◆ Your task
Return each line exactly, beginning with the one that has "black cross: (165, 160) -> (146, 227), moved" and finishing with the final line of the material. Drop any pictures.

═══

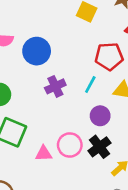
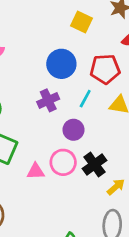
blue circle: (37, 51) -> (61, 64), moved
purple circle: (100, 116) -> (73, 130), moved

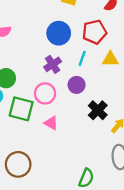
pink circle: (63, 162) -> (45, 93), moved
pink triangle: (36, 171) -> (51, 123), turned 40

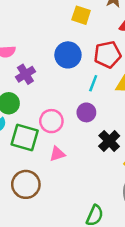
purple cross: (53, 64) -> (25, 74), moved
pink triangle: (51, 123) -> (57, 154), turned -48
brown circle: (18, 164) -> (26, 184), moved

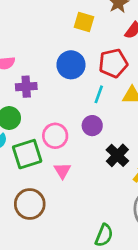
purple cross: (25, 74) -> (26, 87), turned 30
green square: (25, 137) -> (27, 154), turned -32
pink triangle: (57, 154) -> (62, 171), turned -42

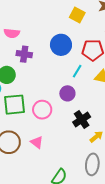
pink circle: (55, 136) -> (42, 110), moved
pink triangle: (62, 171) -> (37, 142), moved, turned -32

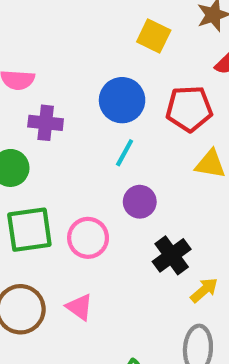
cyan line: (77, 71) -> (125, 153), moved

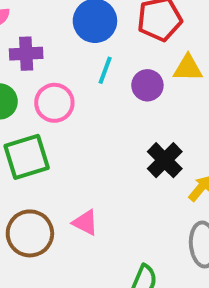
purple circle: (140, 202) -> (147, 85), moved
pink circle: (88, 238) -> (54, 103), moved

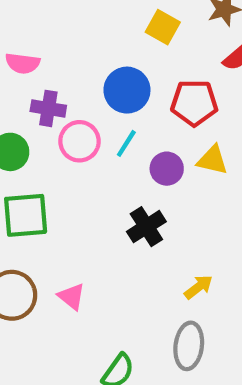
pink circle: (54, 103) -> (79, 141), moved
black cross: (165, 160) -> (146, 227), moved

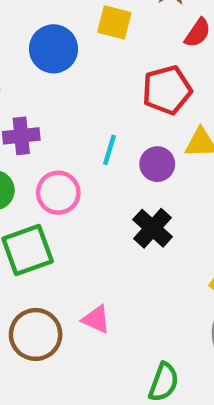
blue circle: (127, 90) -> (53, 49), moved
pink circle: (79, 141) -> (58, 193), moved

═══

◆ Written answer
black cross: (165, 160) -> (146, 227), moved

blue circle: (127, 90) -> (53, 49), moved
pink circle: (79, 141) -> (58, 193), moved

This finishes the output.